[[ PROVIDED RECORDS, beginning ]]
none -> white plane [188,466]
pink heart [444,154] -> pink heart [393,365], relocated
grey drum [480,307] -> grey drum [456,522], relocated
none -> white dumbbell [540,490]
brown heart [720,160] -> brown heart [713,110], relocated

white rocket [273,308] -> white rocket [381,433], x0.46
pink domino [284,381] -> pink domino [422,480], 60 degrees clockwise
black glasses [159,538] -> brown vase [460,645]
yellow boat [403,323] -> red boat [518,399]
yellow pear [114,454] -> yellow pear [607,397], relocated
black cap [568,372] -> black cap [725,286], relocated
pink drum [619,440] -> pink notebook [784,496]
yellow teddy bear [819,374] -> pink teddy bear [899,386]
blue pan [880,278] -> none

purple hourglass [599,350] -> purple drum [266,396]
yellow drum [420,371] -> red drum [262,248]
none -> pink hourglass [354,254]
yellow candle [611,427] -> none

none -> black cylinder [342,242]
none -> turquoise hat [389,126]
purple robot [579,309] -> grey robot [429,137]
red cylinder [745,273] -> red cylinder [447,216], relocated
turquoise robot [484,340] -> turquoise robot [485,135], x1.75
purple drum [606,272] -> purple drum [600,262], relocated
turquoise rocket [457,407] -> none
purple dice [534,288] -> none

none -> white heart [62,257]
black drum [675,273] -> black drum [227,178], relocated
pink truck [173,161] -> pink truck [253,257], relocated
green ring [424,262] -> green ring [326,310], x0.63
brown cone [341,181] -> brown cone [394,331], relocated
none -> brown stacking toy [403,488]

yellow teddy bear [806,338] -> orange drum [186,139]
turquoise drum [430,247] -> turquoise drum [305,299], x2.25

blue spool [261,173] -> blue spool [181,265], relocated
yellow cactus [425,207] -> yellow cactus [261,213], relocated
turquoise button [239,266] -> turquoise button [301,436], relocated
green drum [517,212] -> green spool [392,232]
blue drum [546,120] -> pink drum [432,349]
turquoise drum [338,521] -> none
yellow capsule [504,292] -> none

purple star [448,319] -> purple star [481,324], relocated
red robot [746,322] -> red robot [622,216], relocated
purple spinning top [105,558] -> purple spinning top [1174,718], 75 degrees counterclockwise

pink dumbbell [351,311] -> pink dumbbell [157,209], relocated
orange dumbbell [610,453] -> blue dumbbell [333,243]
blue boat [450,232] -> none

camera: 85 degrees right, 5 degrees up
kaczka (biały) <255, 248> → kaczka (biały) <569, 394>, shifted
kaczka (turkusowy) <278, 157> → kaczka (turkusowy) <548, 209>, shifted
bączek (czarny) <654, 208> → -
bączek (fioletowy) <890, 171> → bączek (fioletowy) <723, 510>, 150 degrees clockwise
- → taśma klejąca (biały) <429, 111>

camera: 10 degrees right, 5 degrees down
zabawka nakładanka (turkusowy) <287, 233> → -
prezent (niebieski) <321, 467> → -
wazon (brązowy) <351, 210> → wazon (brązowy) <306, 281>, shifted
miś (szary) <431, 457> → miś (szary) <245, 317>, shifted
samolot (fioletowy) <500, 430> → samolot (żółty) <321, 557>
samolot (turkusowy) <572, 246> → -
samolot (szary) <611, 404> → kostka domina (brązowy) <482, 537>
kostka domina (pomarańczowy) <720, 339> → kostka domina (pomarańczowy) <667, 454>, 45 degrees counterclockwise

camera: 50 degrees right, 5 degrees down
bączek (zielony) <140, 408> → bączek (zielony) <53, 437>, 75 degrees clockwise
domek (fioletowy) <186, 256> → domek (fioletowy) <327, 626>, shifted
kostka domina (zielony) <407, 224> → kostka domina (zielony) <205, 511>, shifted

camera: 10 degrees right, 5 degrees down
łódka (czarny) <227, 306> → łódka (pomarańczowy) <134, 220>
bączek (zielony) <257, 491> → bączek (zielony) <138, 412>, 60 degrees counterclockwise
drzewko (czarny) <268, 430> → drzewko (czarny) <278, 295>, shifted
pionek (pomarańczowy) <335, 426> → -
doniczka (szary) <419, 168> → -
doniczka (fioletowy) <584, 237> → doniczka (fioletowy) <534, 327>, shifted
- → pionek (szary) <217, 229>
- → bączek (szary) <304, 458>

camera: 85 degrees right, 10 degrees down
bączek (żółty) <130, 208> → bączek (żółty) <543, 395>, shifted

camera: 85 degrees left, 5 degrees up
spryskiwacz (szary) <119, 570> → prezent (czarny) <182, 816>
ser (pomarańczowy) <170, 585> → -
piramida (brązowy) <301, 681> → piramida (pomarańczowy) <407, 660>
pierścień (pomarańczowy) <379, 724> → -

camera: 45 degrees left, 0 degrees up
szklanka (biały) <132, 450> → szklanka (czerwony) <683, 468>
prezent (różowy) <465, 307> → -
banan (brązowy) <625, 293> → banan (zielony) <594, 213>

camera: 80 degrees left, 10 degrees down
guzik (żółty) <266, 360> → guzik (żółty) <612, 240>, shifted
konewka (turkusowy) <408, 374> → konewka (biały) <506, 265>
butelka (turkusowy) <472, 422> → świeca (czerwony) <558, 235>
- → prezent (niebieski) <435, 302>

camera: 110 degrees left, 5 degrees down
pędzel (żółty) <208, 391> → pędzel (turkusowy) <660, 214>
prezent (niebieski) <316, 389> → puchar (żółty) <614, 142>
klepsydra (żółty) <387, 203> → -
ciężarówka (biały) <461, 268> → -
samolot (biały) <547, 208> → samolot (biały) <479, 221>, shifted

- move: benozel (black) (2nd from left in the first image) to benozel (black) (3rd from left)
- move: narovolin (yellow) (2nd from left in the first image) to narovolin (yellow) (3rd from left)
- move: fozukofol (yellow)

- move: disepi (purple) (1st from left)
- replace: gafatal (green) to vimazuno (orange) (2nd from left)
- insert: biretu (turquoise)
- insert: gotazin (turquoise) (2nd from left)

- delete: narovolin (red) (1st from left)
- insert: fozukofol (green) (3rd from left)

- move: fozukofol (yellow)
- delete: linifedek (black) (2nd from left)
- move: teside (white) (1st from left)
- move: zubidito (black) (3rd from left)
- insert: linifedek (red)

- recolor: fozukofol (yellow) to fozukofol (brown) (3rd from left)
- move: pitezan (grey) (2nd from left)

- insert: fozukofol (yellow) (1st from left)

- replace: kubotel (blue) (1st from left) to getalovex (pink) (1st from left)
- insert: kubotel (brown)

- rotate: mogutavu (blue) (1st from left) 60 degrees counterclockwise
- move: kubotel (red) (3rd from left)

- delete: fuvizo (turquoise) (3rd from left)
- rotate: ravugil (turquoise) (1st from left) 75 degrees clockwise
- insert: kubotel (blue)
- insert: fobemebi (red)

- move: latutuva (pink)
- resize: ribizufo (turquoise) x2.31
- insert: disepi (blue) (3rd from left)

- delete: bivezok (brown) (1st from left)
[[ PROVIDED RECORDS, end ]]
# TASK DIRECTIONS
Output the records above, each one exactly, with none left out.

# SOLUTION TO THIS TASK
none -> white plane [188,466]
pink heart [444,154] -> pink heart [393,365], relocated
grey drum [480,307] -> grey drum [456,522], relocated
none -> white dumbbell [540,490]
brown heart [720,160] -> brown heart [713,110], relocated

white rocket [273,308] -> white rocket [381,433], x0.46
pink domino [284,381] -> pink domino [422,480], 60 degrees clockwise
black glasses [159,538] -> brown vase [460,645]
yellow boat [403,323] -> red boat [518,399]
yellow pear [114,454] -> yellow pear [607,397], relocated
black cap [568,372] -> black cap [725,286], relocated
pink drum [619,440] -> pink notebook [784,496]
yellow teddy bear [819,374] -> pink teddy bear [899,386]
blue pan [880,278] -> none

purple hourglass [599,350] -> purple drum [266,396]
yellow drum [420,371] -> red drum [262,248]
none -> pink hourglass [354,254]
yellow candle [611,427] -> none

none -> black cylinder [342,242]
none -> turquoise hat [389,126]
purple robot [579,309] -> grey robot [429,137]
red cylinder [745,273] -> red cylinder [447,216], relocated
turquoise robot [484,340] -> turquoise robot [485,135], x1.75
purple drum [606,272] -> purple drum [600,262], relocated
turquoise rocket [457,407] -> none
purple dice [534,288] -> none

none -> white heart [62,257]
black drum [675,273] -> black drum [227,178], relocated
pink truck [173,161] -> pink truck [253,257], relocated
green ring [424,262] -> green ring [326,310], x0.63
brown cone [341,181] -> brown cone [394,331], relocated
none -> brown stacking toy [403,488]

yellow teddy bear [806,338] -> orange drum [186,139]
turquoise drum [430,247] -> turquoise drum [305,299], x2.25

blue spool [261,173] -> blue spool [181,265], relocated
yellow cactus [425,207] -> yellow cactus [261,213], relocated
turquoise button [239,266] -> turquoise button [301,436], relocated
green drum [517,212] -> green spool [392,232]
blue drum [546,120] -> pink drum [432,349]
turquoise drum [338,521] -> none
yellow capsule [504,292] -> none

purple star [448,319] -> purple star [481,324], relocated
red robot [746,322] -> red robot [622,216], relocated
purple spinning top [105,558] -> purple spinning top [1174,718], 75 degrees counterclockwise

pink dumbbell [351,311] -> pink dumbbell [157,209], relocated
orange dumbbell [610,453] -> blue dumbbell [333,243]
blue boat [450,232] -> none

camera: 85 degrees right, 5 degrees up
kaczka (biały) <255, 248> → kaczka (biały) <569, 394>, shifted
kaczka (turkusowy) <278, 157> → kaczka (turkusowy) <548, 209>, shifted
bączek (czarny) <654, 208> → -
bączek (fioletowy) <890, 171> → bączek (fioletowy) <723, 510>, 150 degrees clockwise
- → taśma klejąca (biały) <429, 111>

camera: 10 degrees right, 5 degrees down
zabawka nakładanka (turkusowy) <287, 233> → -
prezent (niebieski) <321, 467> → -
wazon (brązowy) <351, 210> → wazon (brązowy) <306, 281>, shifted
miś (szary) <431, 457> → miś (szary) <245, 317>, shifted
samolot (fioletowy) <500, 430> → samolot (żółty) <321, 557>
samolot (turkusowy) <572, 246> → -
samolot (szary) <611, 404> → kostka domina (brązowy) <482, 537>
kostka domina (pomarańczowy) <720, 339> → kostka domina (pomarańczowy) <667, 454>, 45 degrees counterclockwise

camera: 50 degrees right, 5 degrees down
bączek (zielony) <140, 408> → bączek (zielony) <53, 437>, 75 degrees clockwise
domek (fioletowy) <186, 256> → domek (fioletowy) <327, 626>, shifted
kostka domina (zielony) <407, 224> → kostka domina (zielony) <205, 511>, shifted

camera: 10 degrees right, 5 degrees down
łódka (czarny) <227, 306> → łódka (pomarańczowy) <134, 220>
bączek (zielony) <257, 491> → bączek (zielony) <138, 412>, 60 degrees counterclockwise
drzewko (czarny) <268, 430> → drzewko (czarny) <278, 295>, shifted
pionek (pomarańczowy) <335, 426> → -
doniczka (szary) <419, 168> → -
doniczka (fioletowy) <584, 237> → doniczka (fioletowy) <534, 327>, shifted
- → pionek (szary) <217, 229>
- → bączek (szary) <304, 458>

camera: 85 degrees right, 10 degrees down
bączek (żółty) <130, 208> → bączek (żółty) <543, 395>, shifted

camera: 85 degrees left, 5 degrees up
spryskiwacz (szary) <119, 570> → prezent (czarny) <182, 816>
ser (pomarańczowy) <170, 585> → -
piramida (brązowy) <301, 681> → piramida (pomarańczowy) <407, 660>
pierścień (pomarańczowy) <379, 724> → -

camera: 45 degrees left, 0 degrees up
szklanka (biały) <132, 450> → szklanka (czerwony) <683, 468>
prezent (różowy) <465, 307> → -
banan (brązowy) <625, 293> → banan (zielony) <594, 213>

camera: 80 degrees left, 10 degrees down
guzik (żółty) <266, 360> → guzik (żółty) <612, 240>, shifted
konewka (turkusowy) <408, 374> → konewka (biały) <506, 265>
butelka (turkusowy) <472, 422> → świeca (czerwony) <558, 235>
- → prezent (niebieski) <435, 302>

camera: 110 degrees left, 5 degrees down
pędzel (żółty) <208, 391> → pędzel (turkusowy) <660, 214>
prezent (niebieski) <316, 389> → puchar (żółty) <614, 142>
klepsydra (żółty) <387, 203> → -
ciężarówka (biały) <461, 268> → -
samolot (biały) <547, 208> → samolot (biały) <479, 221>, shifted

- move: benozel (black) (2nd from left in the first image) to benozel (black) (3rd from left)
- move: narovolin (yellow) (2nd from left in the first image) to narovolin (yellow) (3rd from left)
- move: fozukofol (yellow)

- move: disepi (purple) (1st from left)
- replace: gafatal (green) to vimazuno (orange) (2nd from left)
- insert: biretu (turquoise)
- insert: gotazin (turquoise) (2nd from left)

- delete: narovolin (red) (1st from left)
- insert: fozukofol (green) (3rd from left)

- move: fozukofol (yellow)
- delete: linifedek (black) (2nd from left)
- move: teside (white) (1st from left)
- move: zubidito (black) (3rd from left)
- insert: linifedek (red)

- recolor: fozukofol (yellow) to fozukofol (brown) (3rd from left)
- move: pitezan (grey) (2nd from left)

- insert: fozukofol (yellow) (1st from left)

- replace: kubotel (blue) (1st from left) to getalovex (pink) (1st from left)
- insert: kubotel (brown)

- rotate: mogutavu (blue) (1st from left) 60 degrees counterclockwise
- move: kubotel (red) (3rd from left)

- delete: fuvizo (turquoise) (3rd from left)
- rotate: ravugil (turquoise) (1st from left) 75 degrees clockwise
- insert: kubotel (blue)
- insert: fobemebi (red)

- move: latutuva (pink)
- resize: ribizufo (turquoise) x2.31
- insert: disepi (blue) (3rd from left)

- delete: bivezok (brown) (1st from left)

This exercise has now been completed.